▼

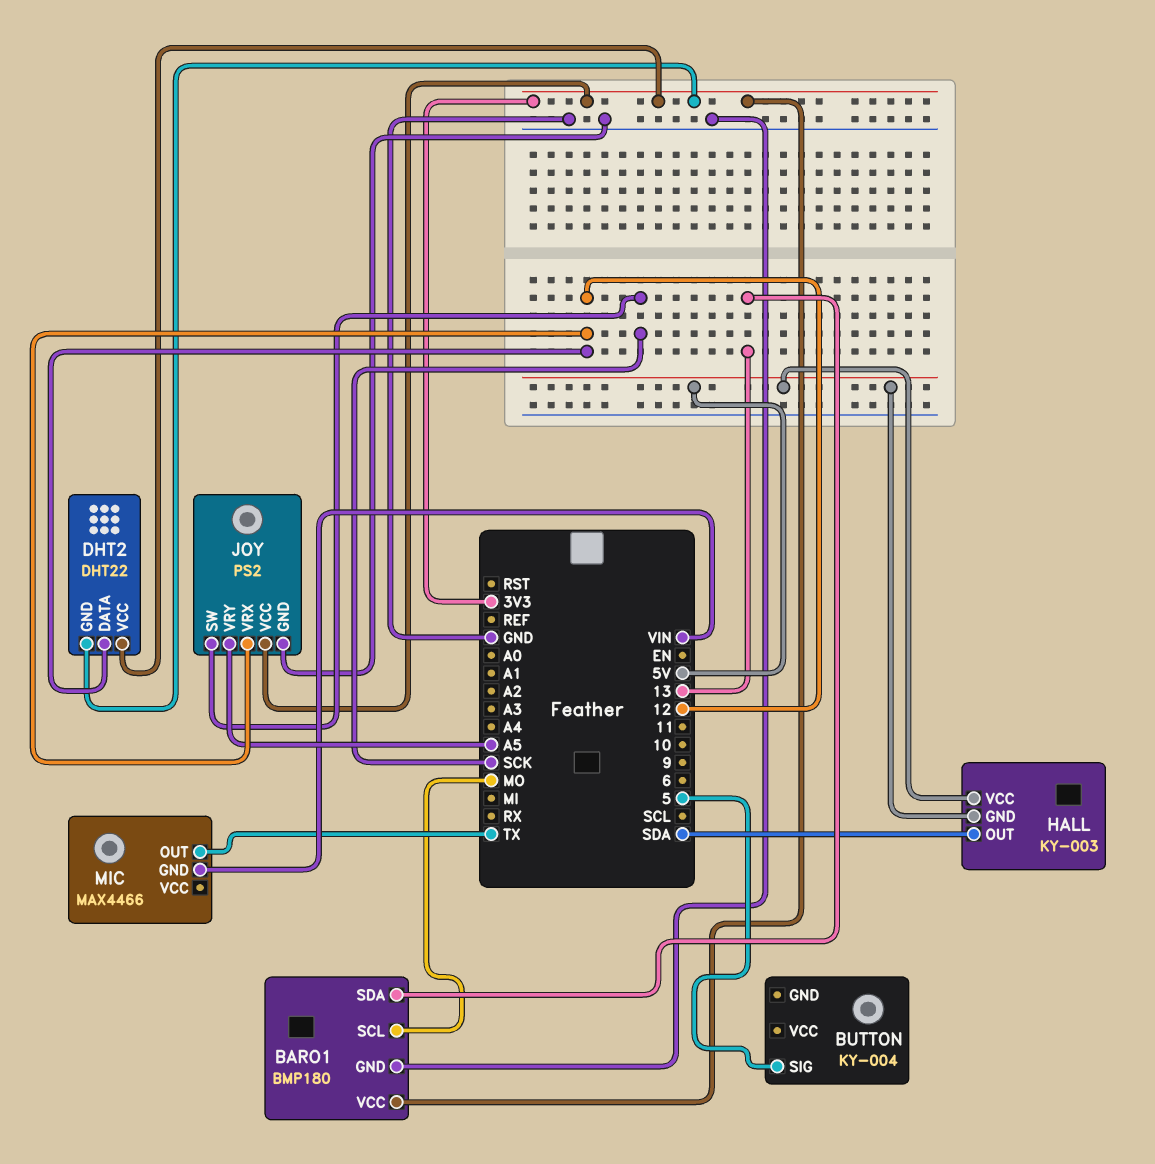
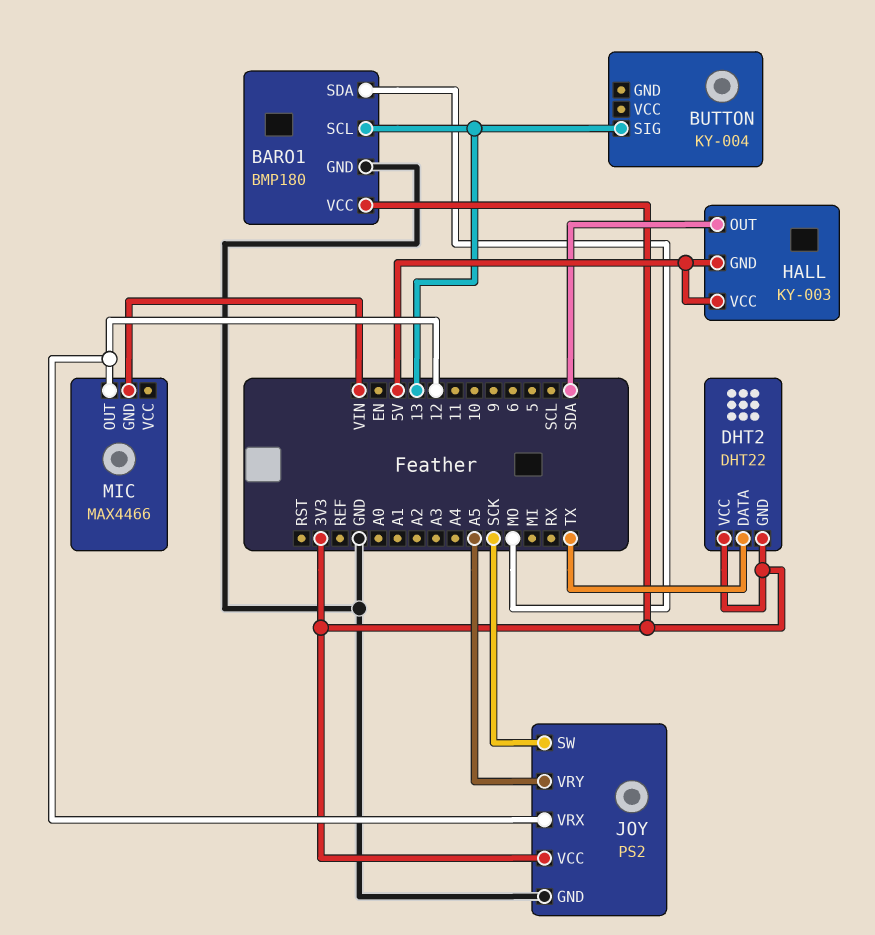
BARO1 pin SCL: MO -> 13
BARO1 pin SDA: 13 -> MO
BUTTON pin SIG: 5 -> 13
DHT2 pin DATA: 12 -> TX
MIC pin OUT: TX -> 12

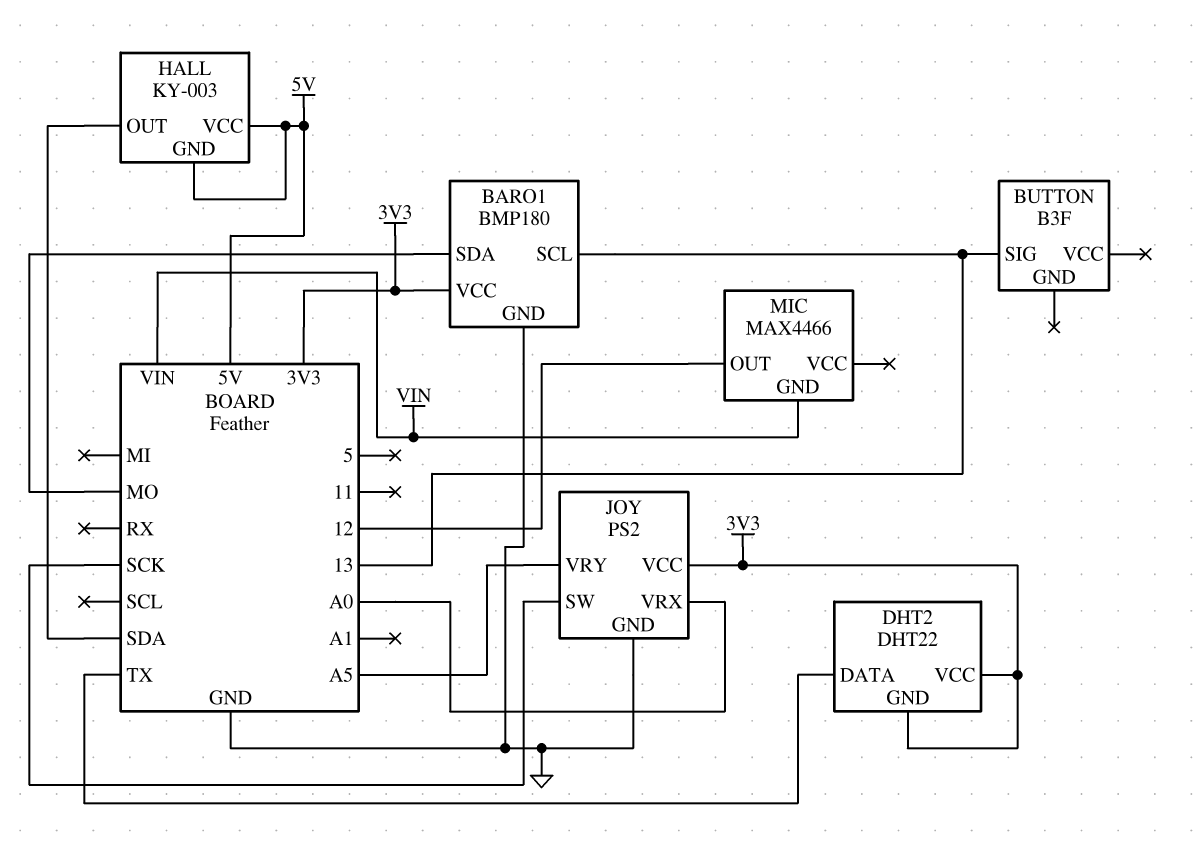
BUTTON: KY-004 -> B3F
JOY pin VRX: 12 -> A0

▲
▼

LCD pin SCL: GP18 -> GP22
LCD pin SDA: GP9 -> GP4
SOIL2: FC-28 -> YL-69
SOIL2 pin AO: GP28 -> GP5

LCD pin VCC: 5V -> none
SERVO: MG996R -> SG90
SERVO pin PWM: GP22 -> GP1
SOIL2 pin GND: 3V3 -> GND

▲

◆ **Problem to work on**:
Which lines above include the string "SERVO"? Show them.

◆ **Response to this task**:
SERVO: MG996R -> SG90
SERVO pin PWM: GP22 -> GP1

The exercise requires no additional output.